§ **What to work on**: Every line of the entries that holds the word "turquoise" is to be copied.
—————
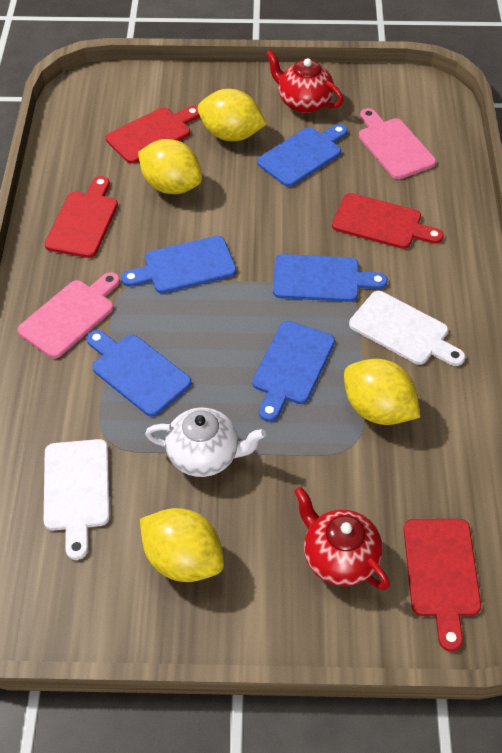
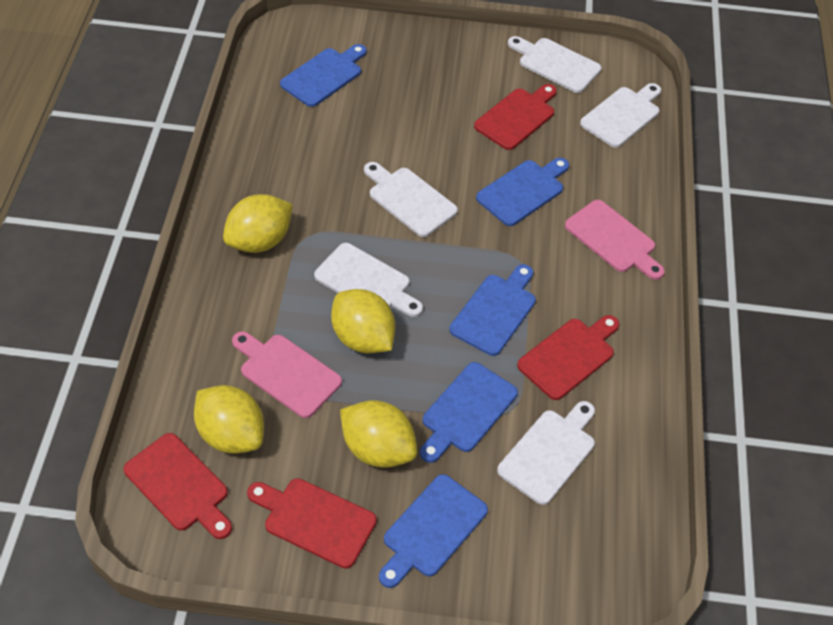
red teapot: 2 -> 0
white cutting board: 2 -> 5
white teapot: 1 -> 0

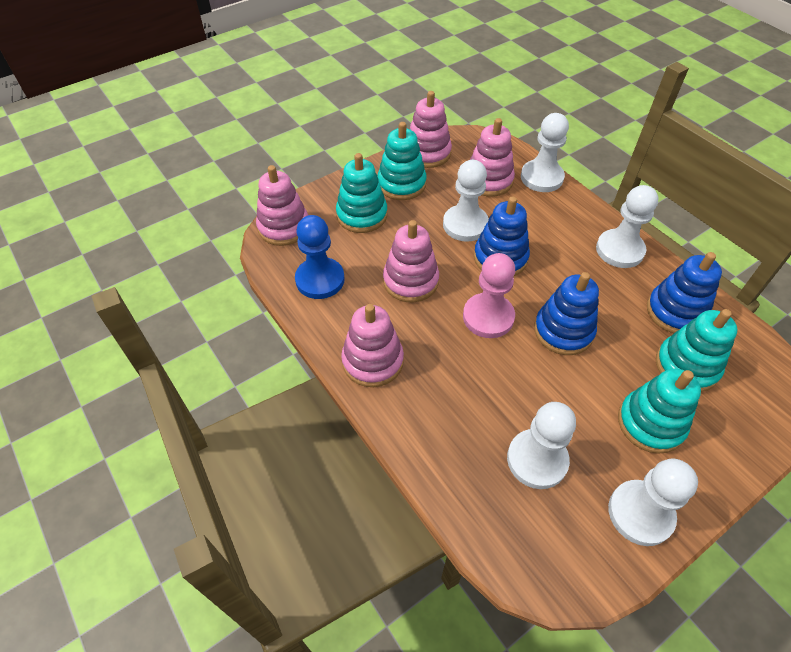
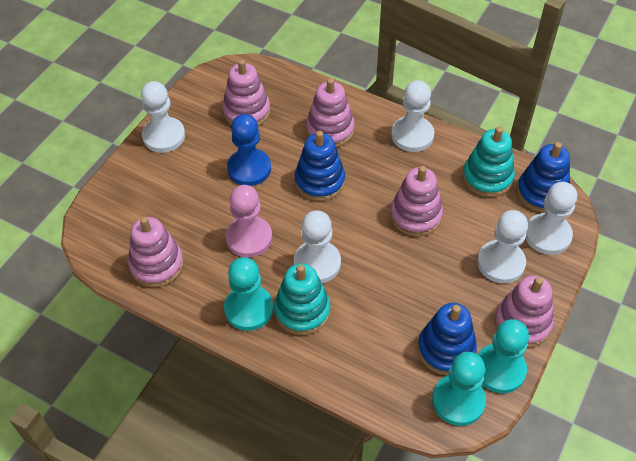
turquoise pawn: 0 -> 3
turquoise stacking toy: 4 -> 2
—————
§ **Finished exercise**:
turquoise pawn: 0 -> 3
turquoise stacking toy: 4 -> 2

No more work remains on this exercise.